• [Problem details]:
Please set down word for word every line from the one holding "(275, 282) = (802, 310): none -> green plane" to the end of the data below, both included.

• [Data]:
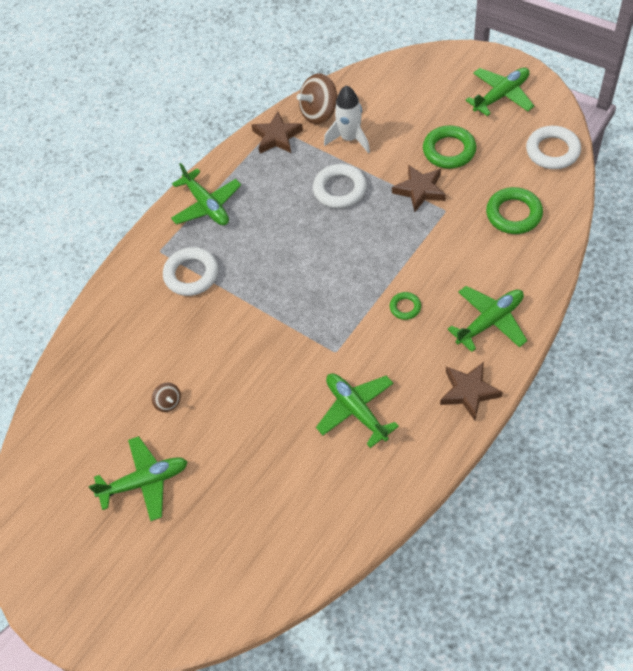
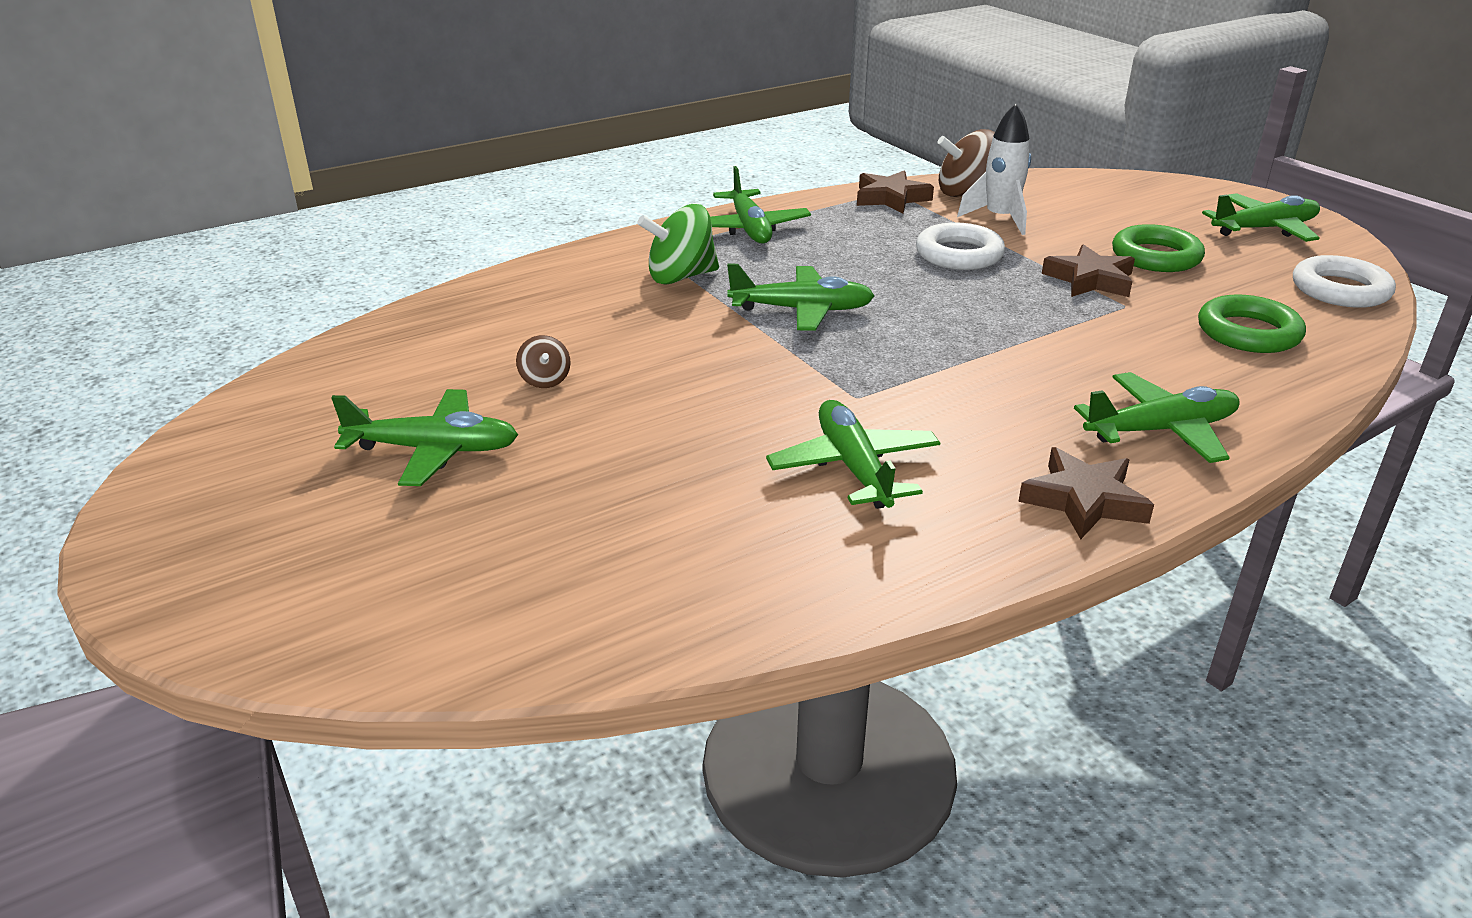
camera: 15 degrees right, 25 degrees down
(191, 274) = (681, 277): white ring -> green spinning top
(275, 282) = (802, 310): none -> green plane
(405, 307) = (1007, 380): green ring -> none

• [Task answer]:
(275, 282) = (802, 310): none -> green plane
(405, 307) = (1007, 380): green ring -> none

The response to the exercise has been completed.